Could you filter the records below down to the lines that include the word "spinning"?

[[ The data open ]]

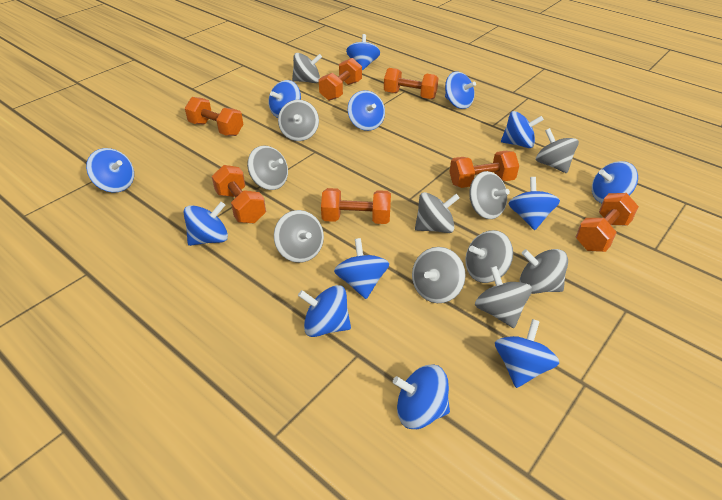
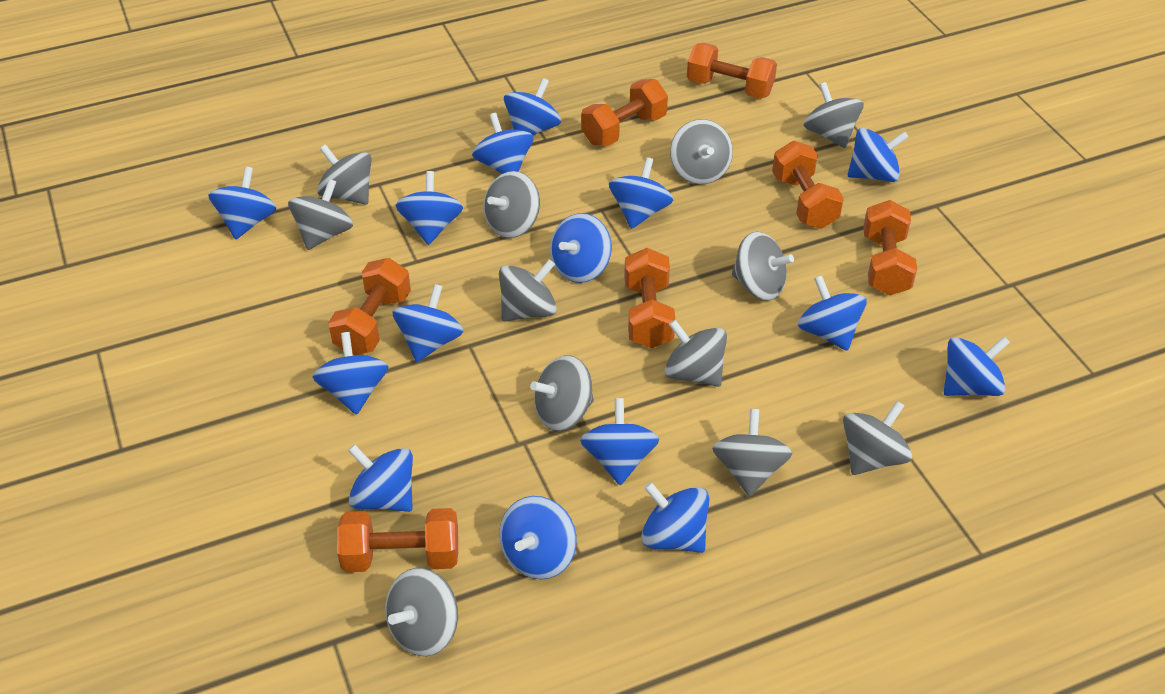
blue spinning top: 13 -> 15
grey spinning top: 11 -> 12

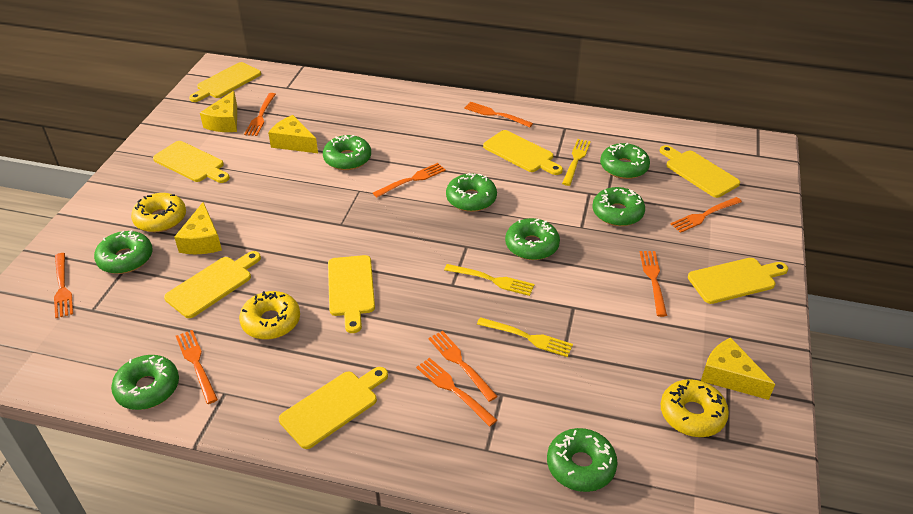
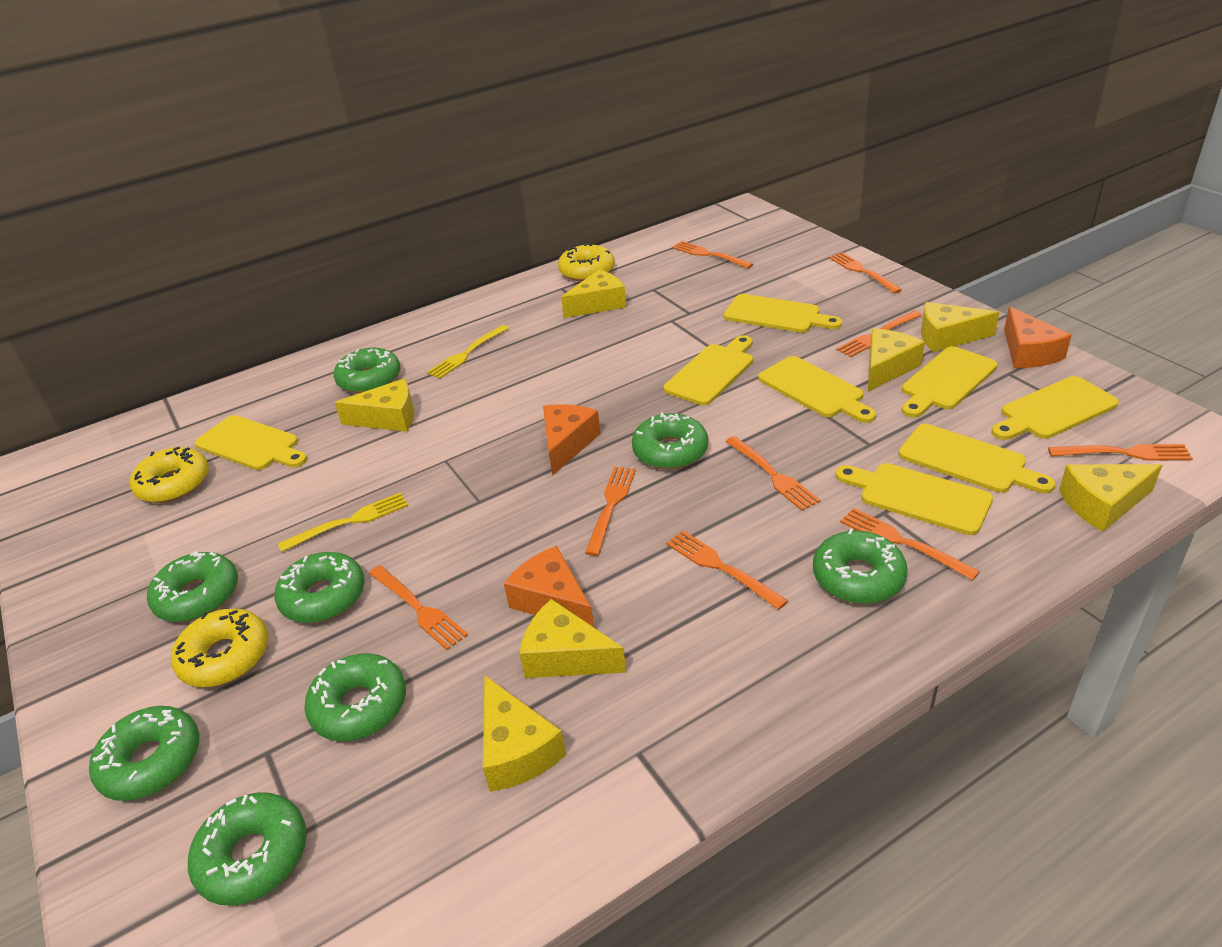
orange cheese: 0 -> 3
yellow cheese: 4 -> 7
yellow fork: 3 -> 2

[[ The data closed ]]

● **Response**
blue spinning top: 13 -> 15
grey spinning top: 11 -> 12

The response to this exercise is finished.